[Start of section]

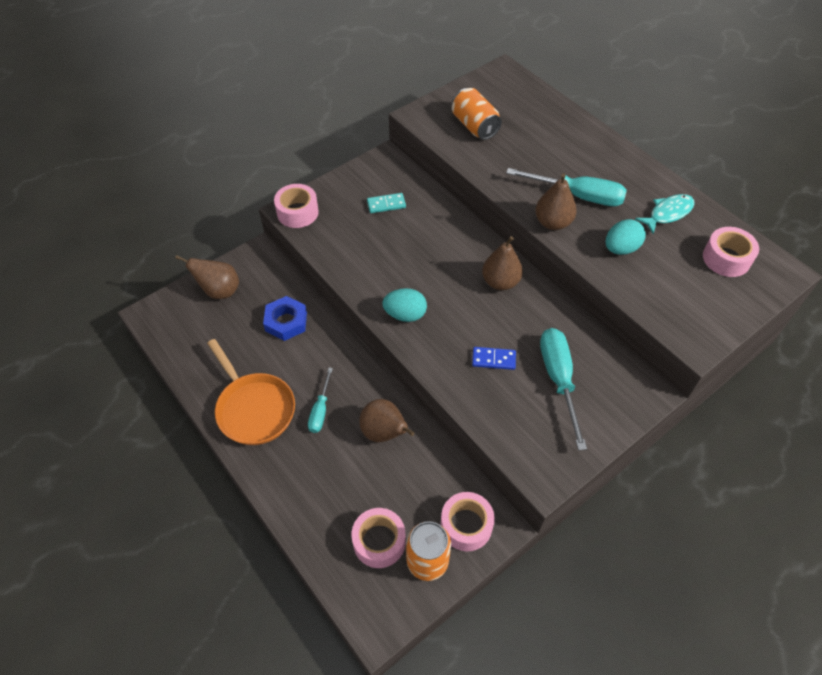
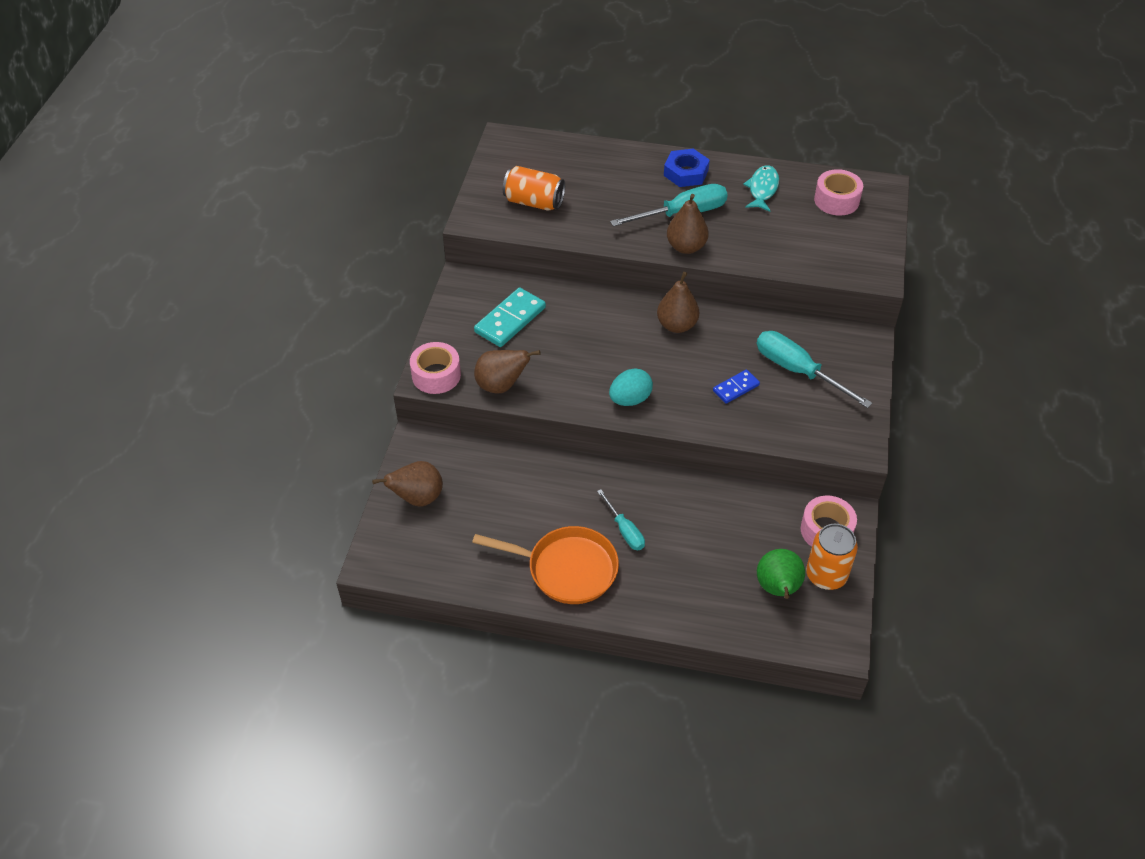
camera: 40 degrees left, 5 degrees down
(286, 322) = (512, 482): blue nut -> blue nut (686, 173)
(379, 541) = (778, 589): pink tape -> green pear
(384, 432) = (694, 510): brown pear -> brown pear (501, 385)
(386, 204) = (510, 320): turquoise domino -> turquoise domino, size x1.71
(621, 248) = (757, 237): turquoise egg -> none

[End of section]
[Start of section]

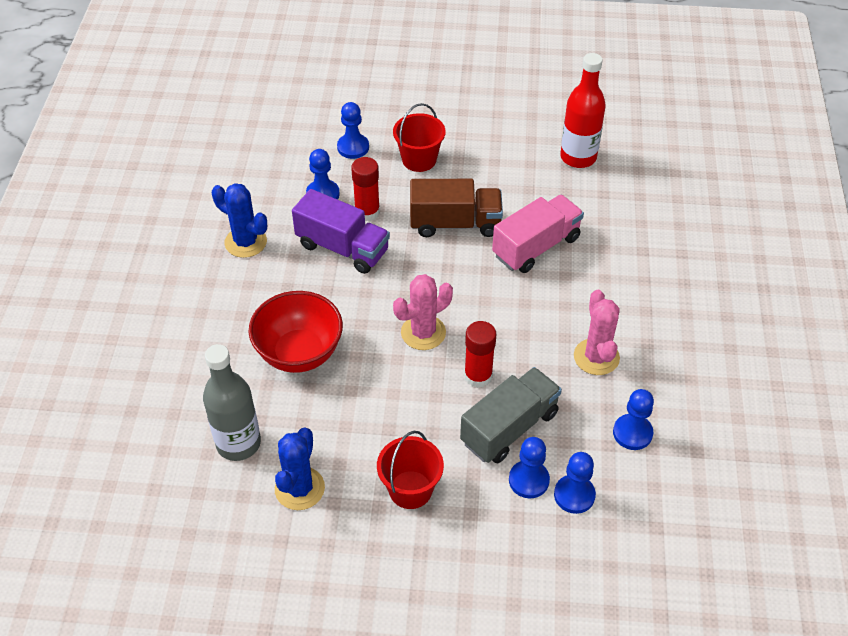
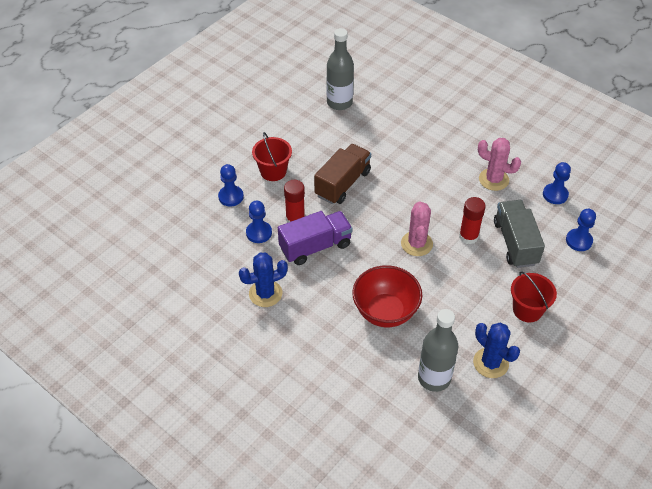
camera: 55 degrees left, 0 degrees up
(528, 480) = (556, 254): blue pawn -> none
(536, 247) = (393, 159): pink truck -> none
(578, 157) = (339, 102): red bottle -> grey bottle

[End of section]

▸ EXERCISE DETAILS: In the material above, find the line containing "(384, 432) = (694, 510): brown" and the line containing "(621, 248) = (757, 237): turquoise", then write out exactly those two lines and every line between them, and nothing more.

▸ EXERCISE OUTPUT:
(384, 432) = (694, 510): brown pear -> brown pear (501, 385)
(386, 204) = (510, 320): turquoise domino -> turquoise domino, size x1.71
(621, 248) = (757, 237): turquoise egg -> none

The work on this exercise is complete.